[Assignment] Scan the lines below; pull out those with "none".

[Records from a dataset]

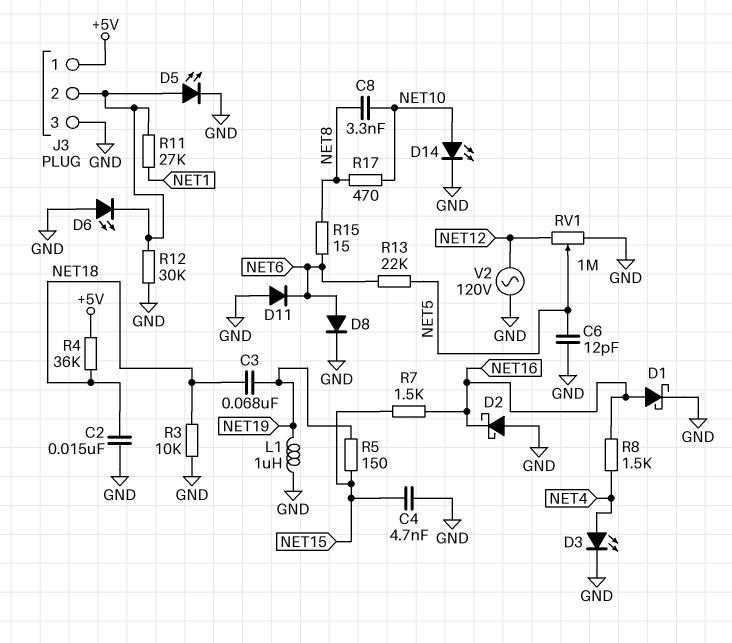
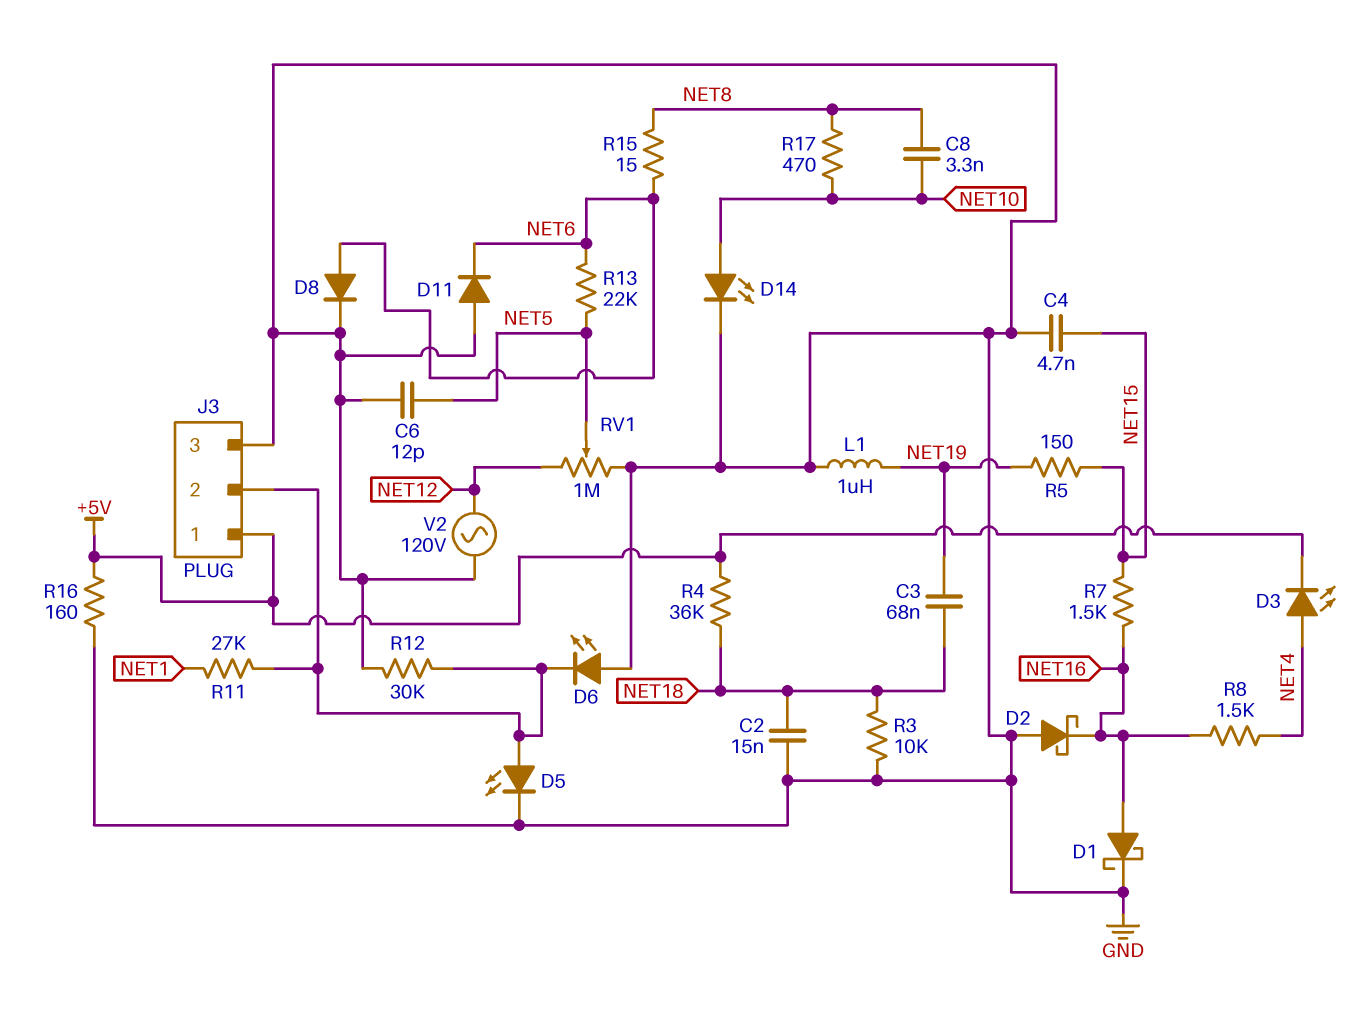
D3: LED (A NET4, K GND) -> LED (A NET4, K +5V)
R16: none -> 160 (+5V, GND)

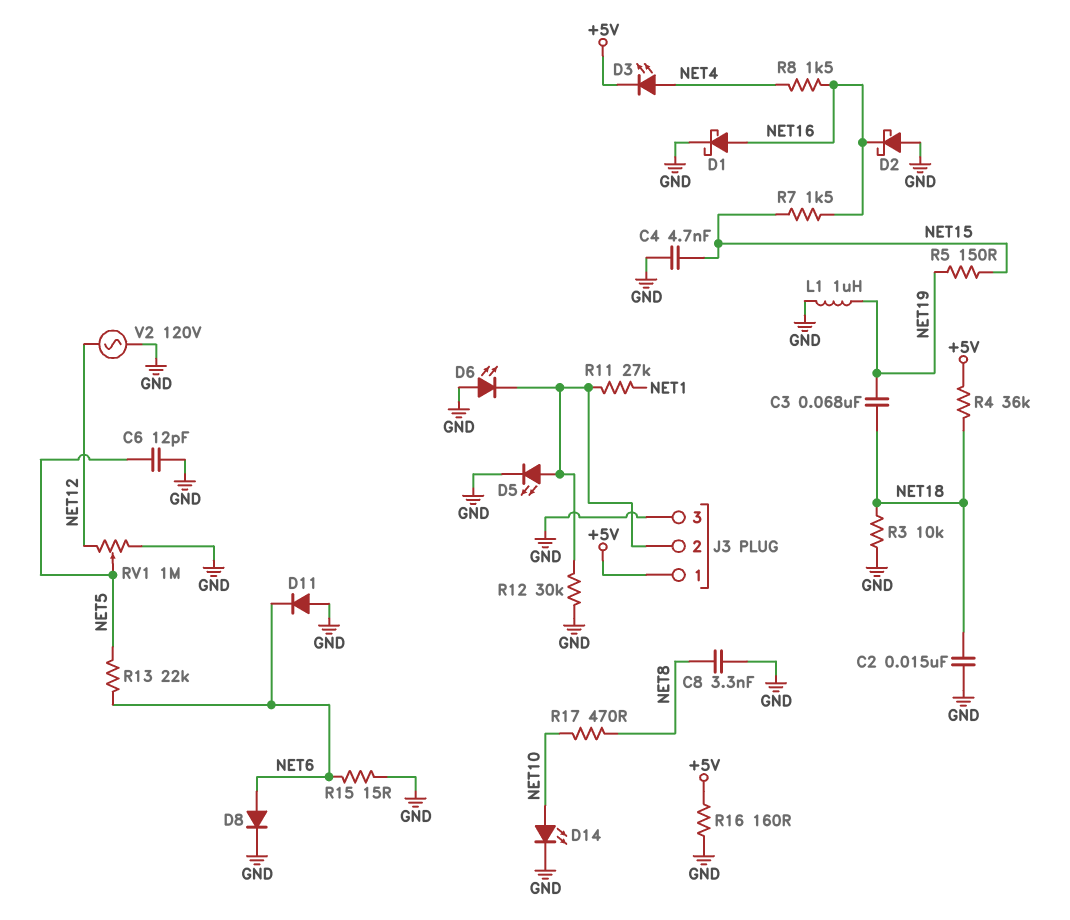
C8: 3.3nF (NET8, NET10) -> 3.3nF (GND, NET8)
R15: 15 (NET6, NET8) -> 15 (GND, NET6)

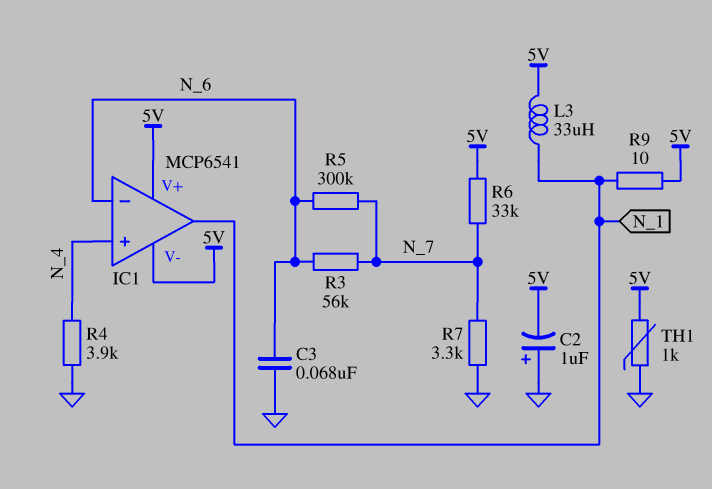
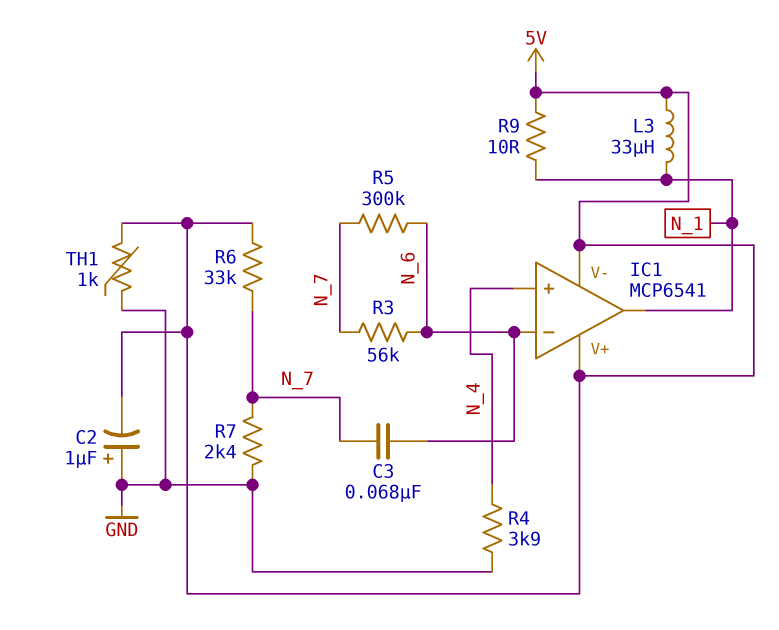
C3: 68nF (GND, N_6) -> 68nF (N_6, N_7)
R7: 3.3k (GND, N_7) -> 2.4k (GND, N_7)

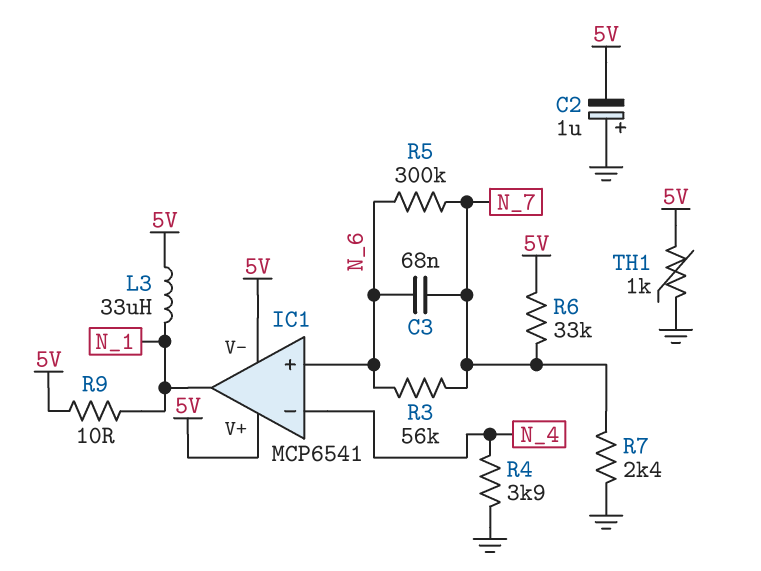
IC1 pin in+: N_4 -> N_6
IC1 pin in-: N_6 -> N_4

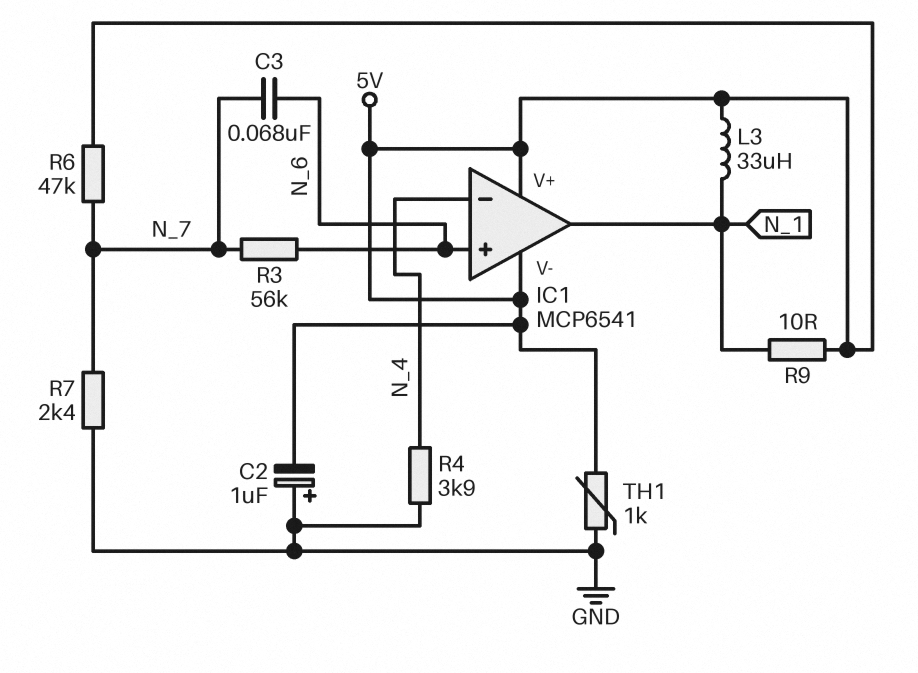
R5: 300k (N_6, N_7) -> none
R6: 33k (5V, N_7) -> 47k (5V, N_7)

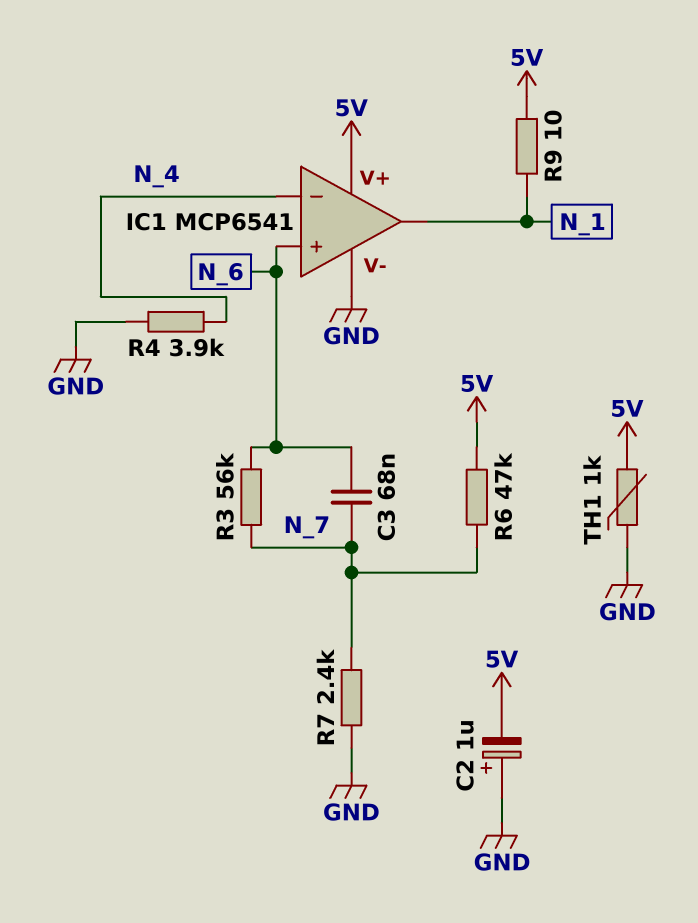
IC1 pin V-: 5V -> GND
L3: 33uH (5V, N_1) -> none

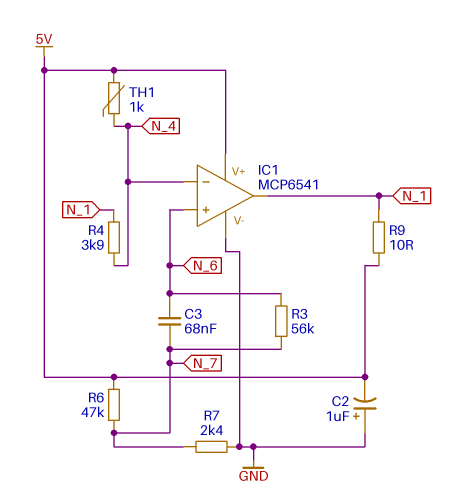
R4: 3.9k (GND, N_4) -> 3.9k (N_1, N_4)
TH1: 1k (5V, GND) -> 1k (5V, N_4)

[Completed task]
R16: none -> 160 (+5V, GND)
R5: 300k (N_6, N_7) -> none
L3: 33uH (5V, N_1) -> none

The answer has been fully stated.